RECORDS
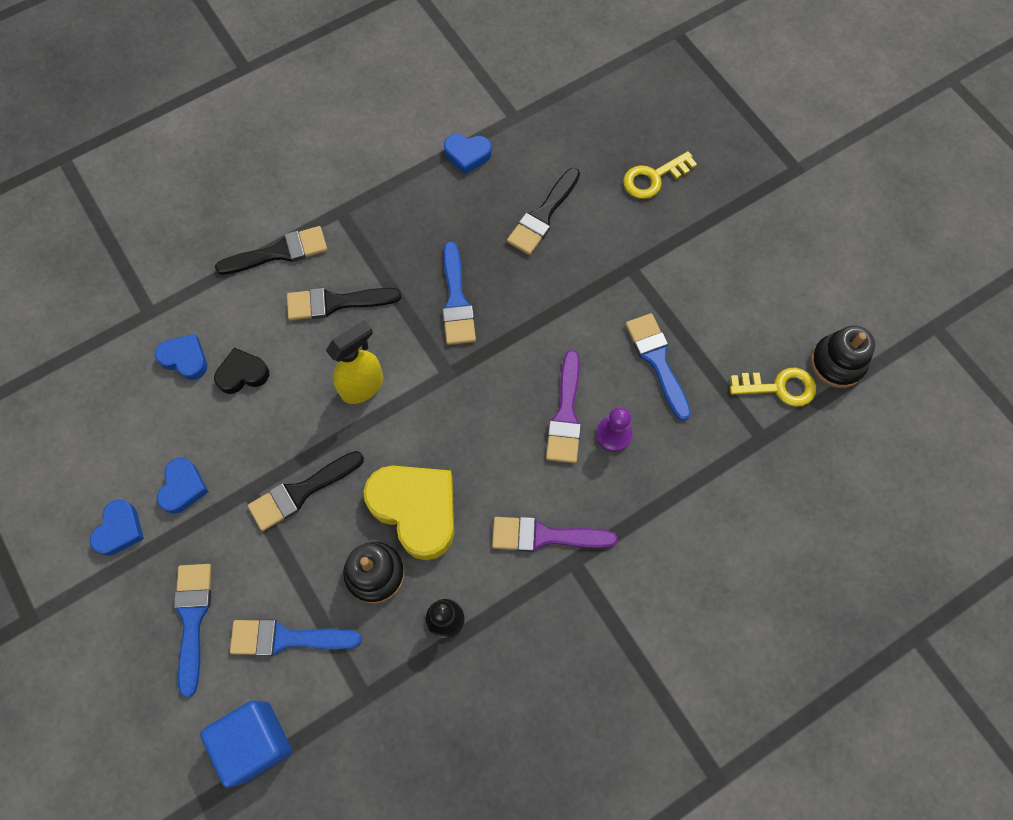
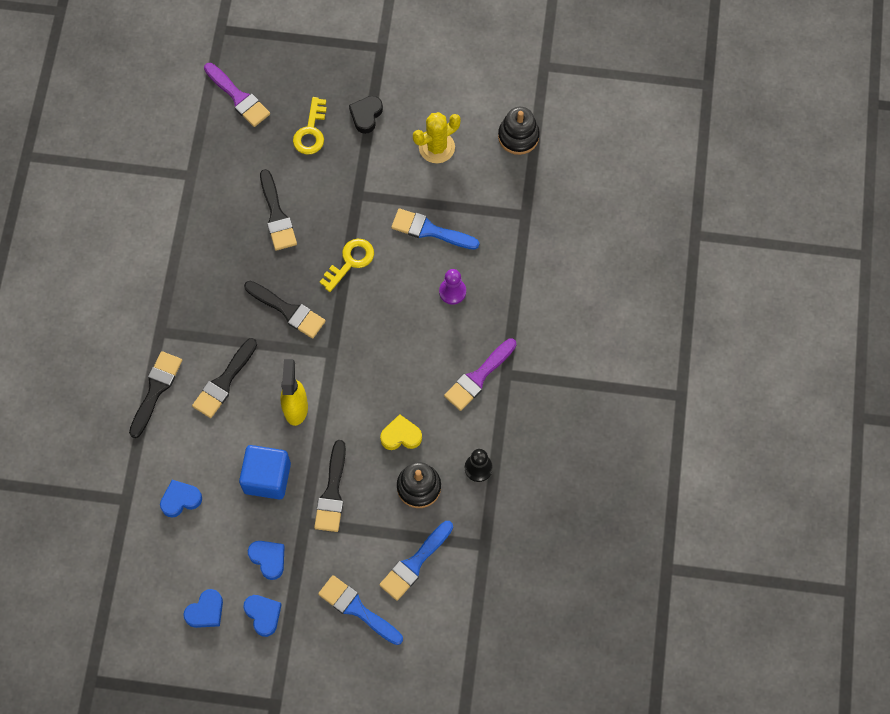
camera: 50 degrees left, 0 degrees up
blue cube [200,700,292,788] -> blue cube moved to [239,445,291,499]
black heart [214,348,269,394] -> black heart moved to [349,96,383,134]
yellow heart [363,466,454,560] -> yellow heart [380,414,422,450], size x0.53
blue brush [442,242,476,345] -> black brush [244,281,326,339]
blue heart [444,134,492,174] -> blue heart moved to [183,589,223,628]
purple brush [546,350,581,463] -> purple brush moved to [204,63,270,127]
yellow key [730,367,816,407] -> yellow key moved to [320,239,374,292]
none -> yellow cactus [413,112,461,163]

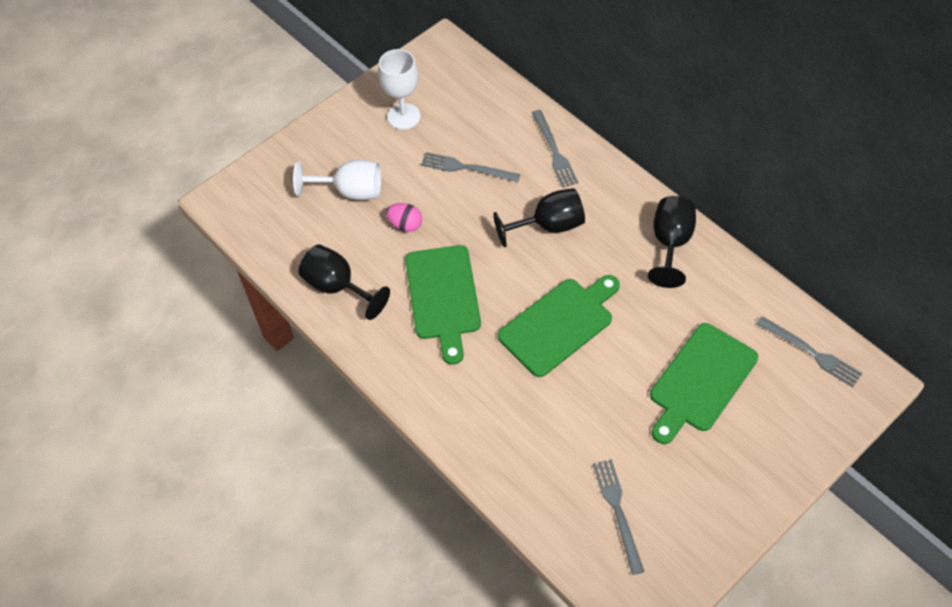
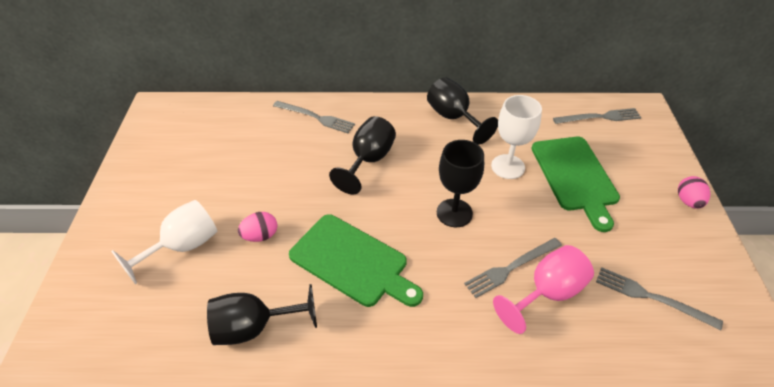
camera: 50 degrees left, 10 degrees down
white goblet [378,49,421,130] -> white goblet moved to [491,95,542,179]
grey fork [421,152,521,182] -> grey fork moved to [464,238,562,298]
green cutting board [498,275,620,377] -> black goblet [437,140,484,227]
none -> pink goblet [493,245,594,334]
none -> pink egg [678,176,711,209]

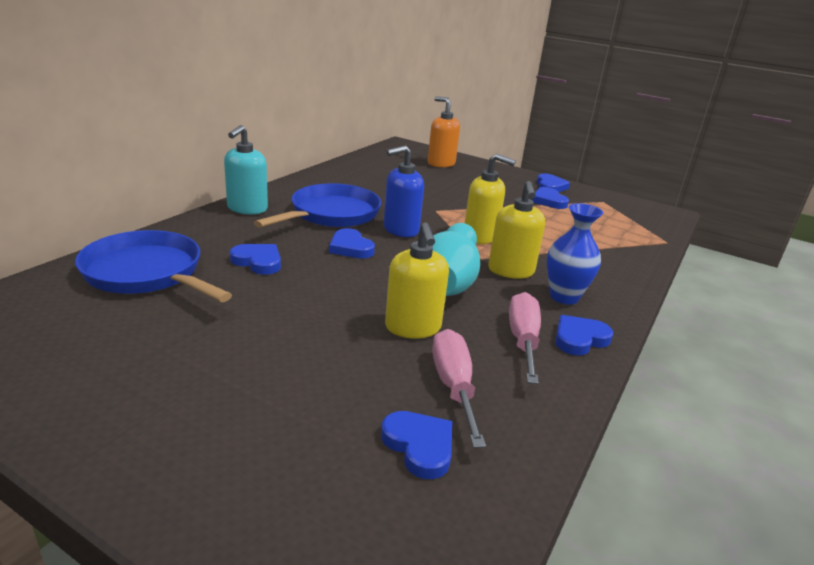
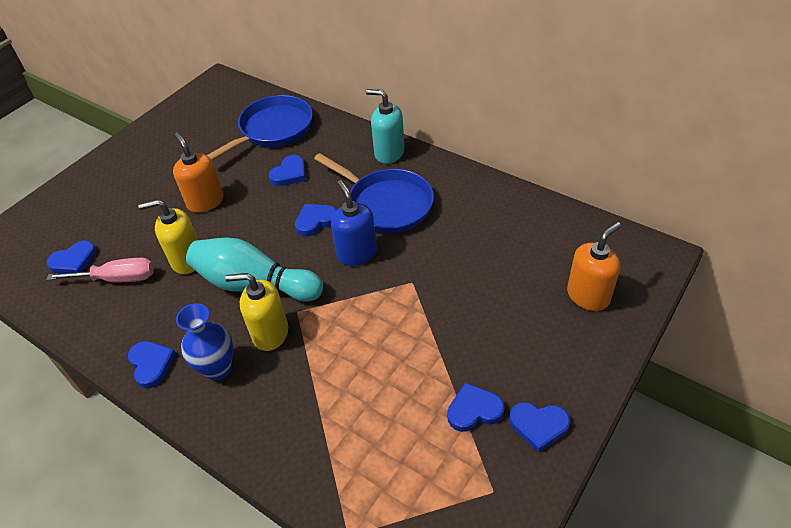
camera: 100 degrees right, 20 degrees up
yellow soap dispenser [465,153,516,244] -> none
pink screwdriver [509,292,541,384] -> none
none -> orange soap dispenser [173,132,223,213]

GOAL OF THE EXERCISE
Pictures stay out, and every line of the records is transcribed exactly.

SOLUTION FOR THIS PROBLEM
camera: 50 degrees left, 0 degrees up
blue cube [200,700,292,788] -> blue cube moved to [239,445,291,499]
black heart [214,348,269,394] -> black heart moved to [349,96,383,134]
yellow heart [363,466,454,560] -> yellow heart [380,414,422,450], size x0.53
blue brush [442,242,476,345] -> black brush [244,281,326,339]
blue heart [444,134,492,174] -> blue heart moved to [183,589,223,628]
purple brush [546,350,581,463] -> purple brush moved to [204,63,270,127]
yellow key [730,367,816,407] -> yellow key moved to [320,239,374,292]
none -> yellow cactus [413,112,461,163]

camera: 50 degrees left, 10 degrees down
white goblet [378,49,421,130] -> white goblet moved to [491,95,542,179]
grey fork [421,152,521,182] -> grey fork moved to [464,238,562,298]
green cutting board [498,275,620,377] -> black goblet [437,140,484,227]
none -> pink goblet [493,245,594,334]
none -> pink egg [678,176,711,209]

camera: 100 degrees right, 20 degrees up
yellow soap dispenser [465,153,516,244] -> none
pink screwdriver [509,292,541,384] -> none
none -> orange soap dispenser [173,132,223,213]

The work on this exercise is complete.